**Problem to solve**
Lines of the data that contain the word "minus" are the ones to copy.

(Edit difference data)
# # # #
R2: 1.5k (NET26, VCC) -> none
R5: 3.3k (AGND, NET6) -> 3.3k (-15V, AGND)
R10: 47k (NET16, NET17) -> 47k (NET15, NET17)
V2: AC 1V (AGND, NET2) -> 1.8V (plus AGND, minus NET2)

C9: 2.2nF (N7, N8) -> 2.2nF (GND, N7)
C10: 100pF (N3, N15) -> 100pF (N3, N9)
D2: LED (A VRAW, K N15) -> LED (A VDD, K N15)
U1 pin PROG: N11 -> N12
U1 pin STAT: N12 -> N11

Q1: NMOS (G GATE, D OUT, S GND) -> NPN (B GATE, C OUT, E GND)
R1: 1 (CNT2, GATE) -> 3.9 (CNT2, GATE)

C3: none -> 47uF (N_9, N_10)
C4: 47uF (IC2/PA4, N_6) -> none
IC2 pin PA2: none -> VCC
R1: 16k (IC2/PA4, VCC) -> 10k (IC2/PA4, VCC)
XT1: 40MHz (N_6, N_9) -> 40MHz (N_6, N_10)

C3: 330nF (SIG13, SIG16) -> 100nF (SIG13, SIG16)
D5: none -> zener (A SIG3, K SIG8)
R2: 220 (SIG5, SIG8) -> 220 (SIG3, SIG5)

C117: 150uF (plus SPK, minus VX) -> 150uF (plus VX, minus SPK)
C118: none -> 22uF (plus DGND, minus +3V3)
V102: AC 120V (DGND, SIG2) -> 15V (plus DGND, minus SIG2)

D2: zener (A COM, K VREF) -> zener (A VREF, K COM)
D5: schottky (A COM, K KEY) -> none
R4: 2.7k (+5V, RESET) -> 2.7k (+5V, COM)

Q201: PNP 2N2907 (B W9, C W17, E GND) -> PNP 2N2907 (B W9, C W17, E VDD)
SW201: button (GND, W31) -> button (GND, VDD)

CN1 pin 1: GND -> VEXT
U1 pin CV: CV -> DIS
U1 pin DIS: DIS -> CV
# # # #
**Answer for the task**
V2: AC 1V (AGND, NET2) -> 1.8V (plus AGND, minus NET2)
C117: 150uF (plus SPK, minus VX) -> 150uF (plus VX, minus SPK)
C118: none -> 22uF (plus DGND, minus +3V3)
V102: AC 120V (DGND, SIG2) -> 15V (plus DGND, minus SIG2)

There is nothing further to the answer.